Work required:
Go through the lines below one by one and count those holding the string "none". Give the count alone.

[Revision comparison data]
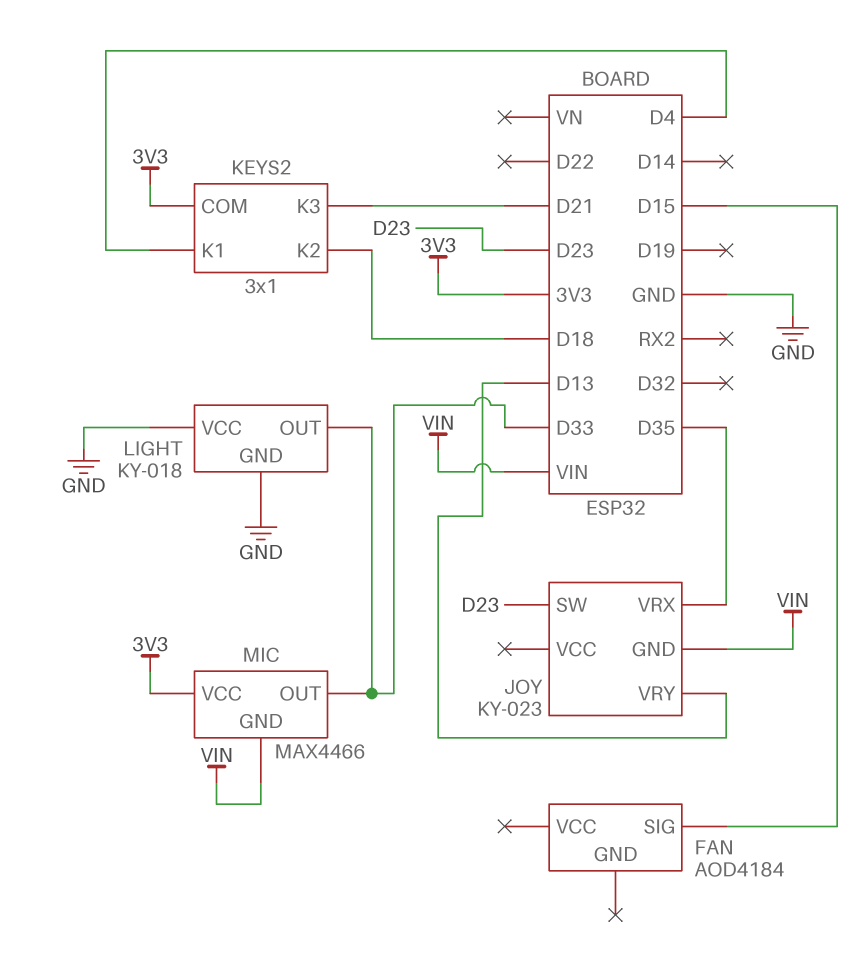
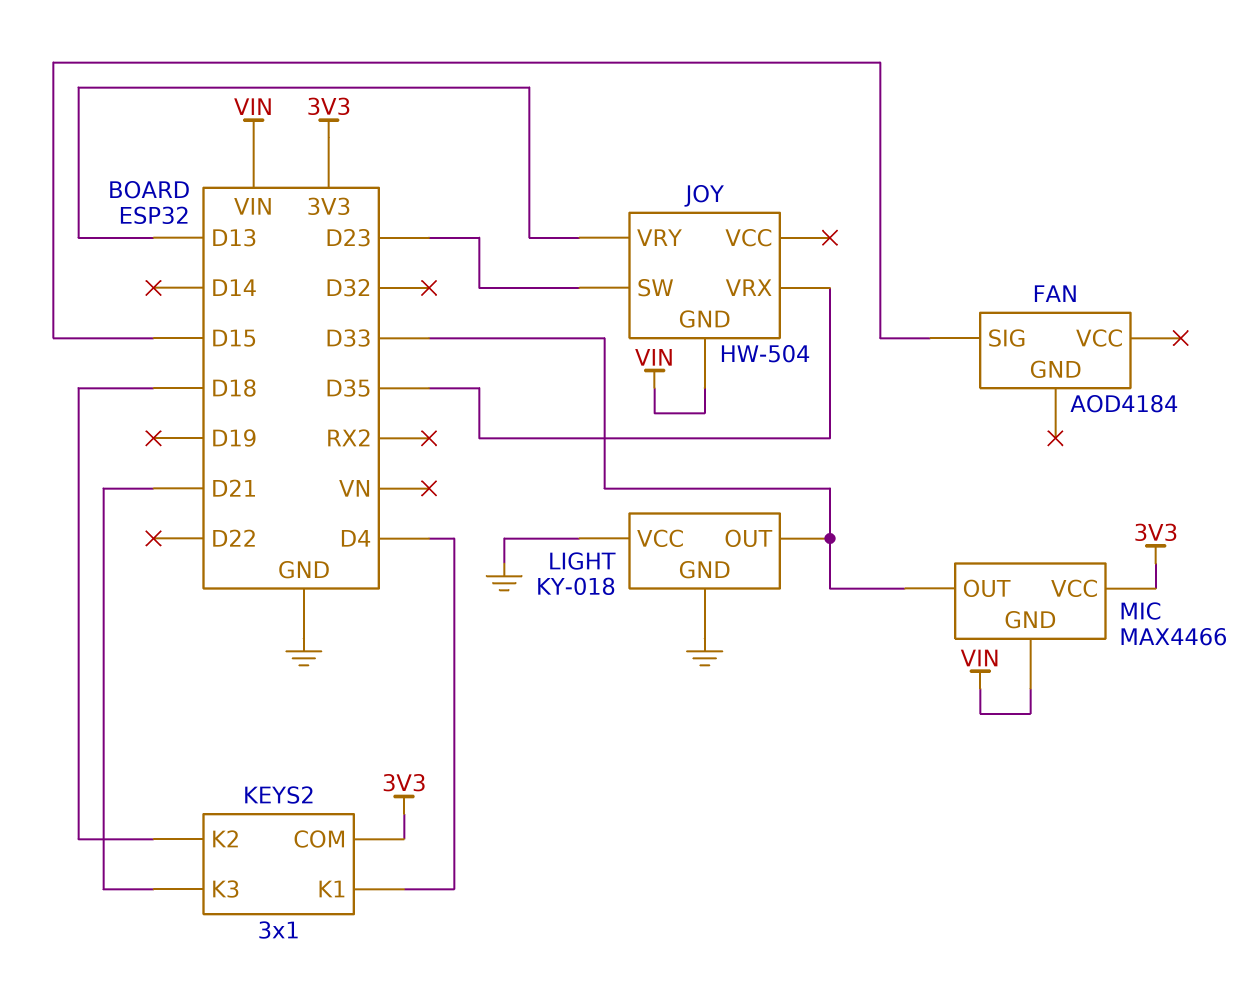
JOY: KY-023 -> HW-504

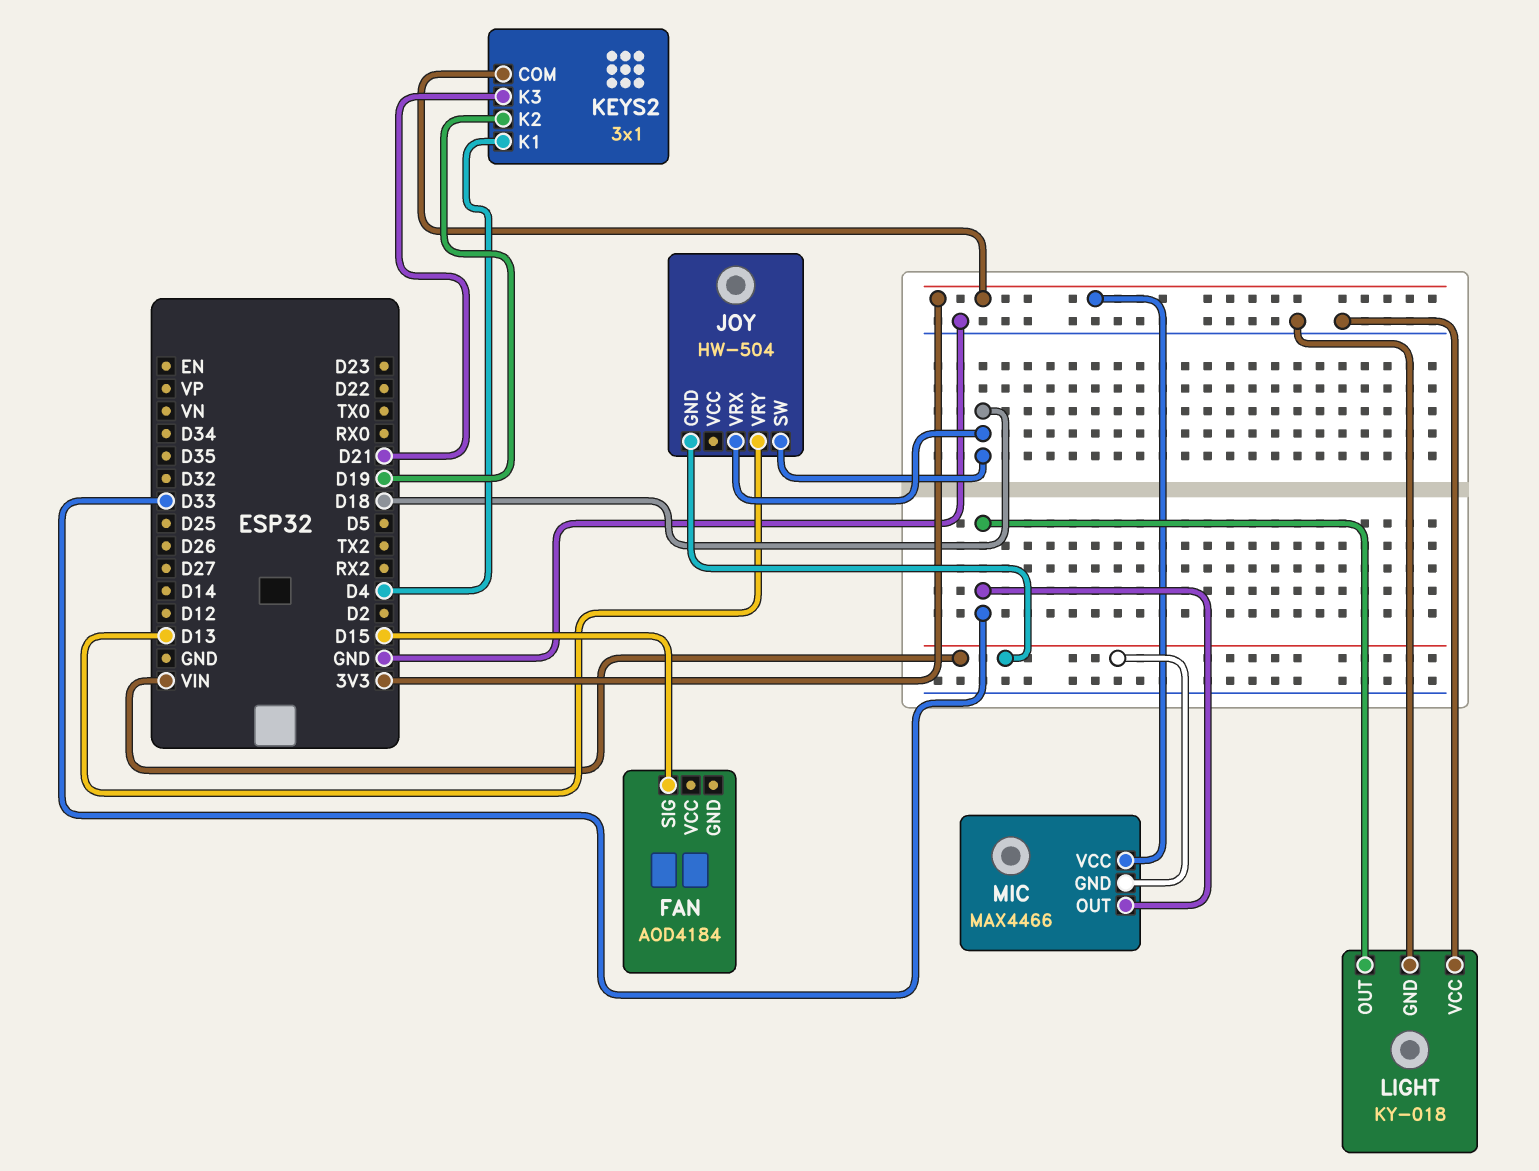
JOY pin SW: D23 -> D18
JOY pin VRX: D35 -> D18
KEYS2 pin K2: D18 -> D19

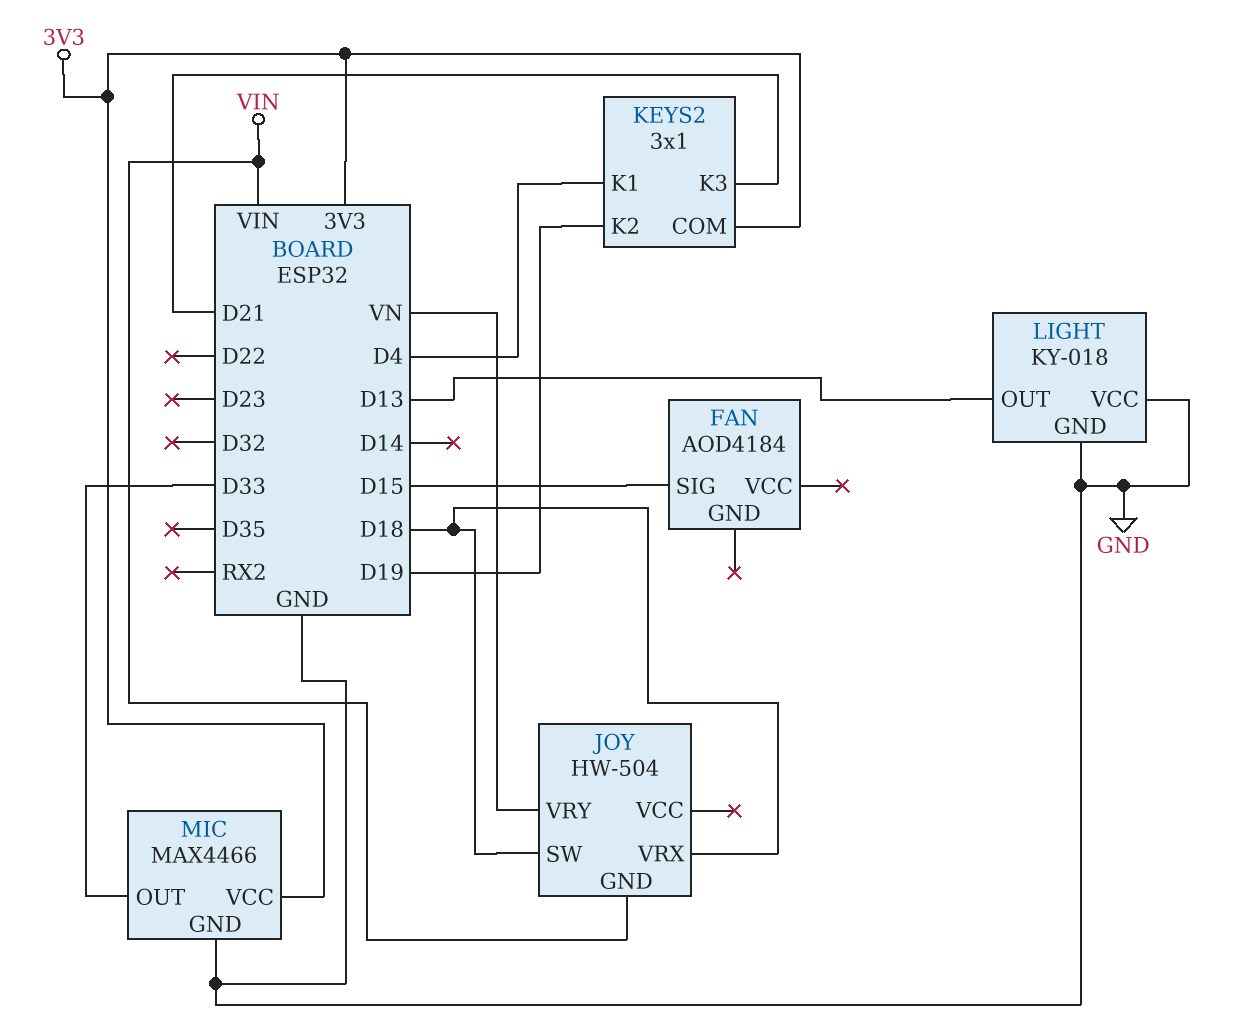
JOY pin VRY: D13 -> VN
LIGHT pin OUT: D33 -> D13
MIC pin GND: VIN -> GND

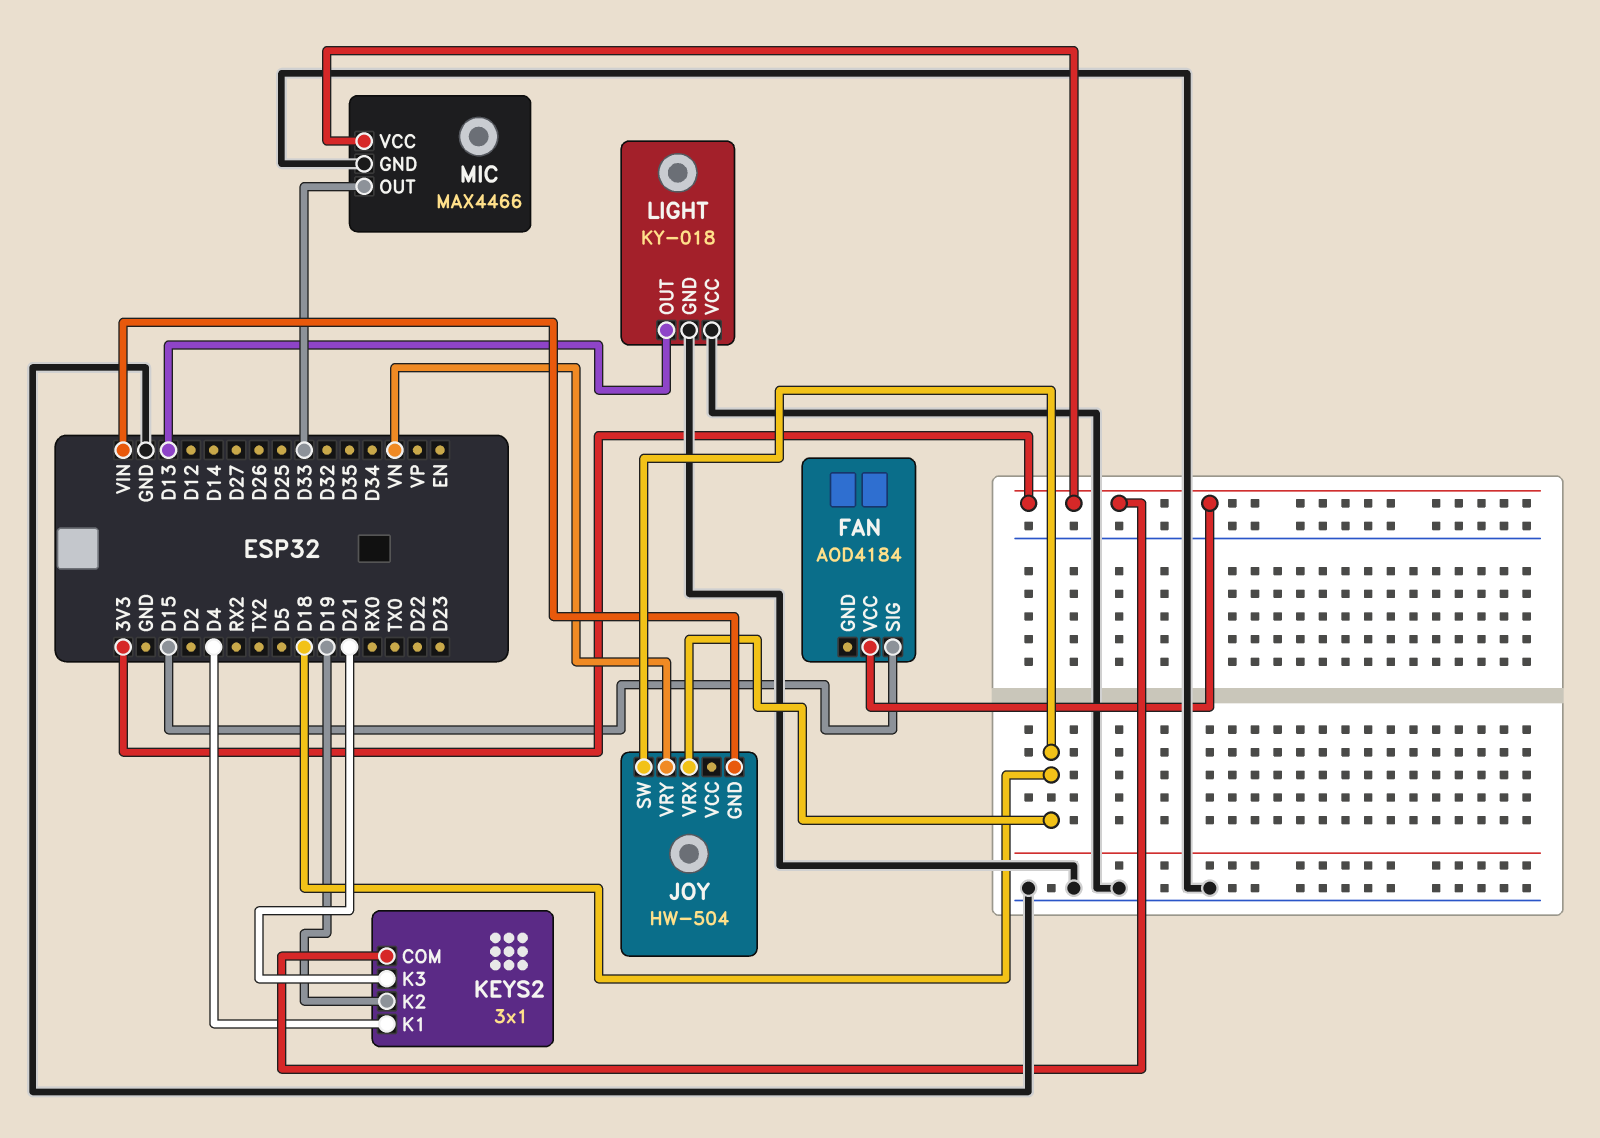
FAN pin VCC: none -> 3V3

* * *

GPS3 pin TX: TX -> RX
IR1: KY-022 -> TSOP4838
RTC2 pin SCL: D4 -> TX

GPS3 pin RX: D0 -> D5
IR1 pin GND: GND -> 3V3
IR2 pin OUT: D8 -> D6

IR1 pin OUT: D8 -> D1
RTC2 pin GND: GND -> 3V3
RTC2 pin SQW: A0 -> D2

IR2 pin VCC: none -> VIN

---

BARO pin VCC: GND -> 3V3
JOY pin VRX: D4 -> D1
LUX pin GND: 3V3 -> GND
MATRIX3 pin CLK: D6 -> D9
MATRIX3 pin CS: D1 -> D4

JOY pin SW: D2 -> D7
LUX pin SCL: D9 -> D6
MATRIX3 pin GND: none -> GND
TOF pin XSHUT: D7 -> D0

Answer to this problem:
3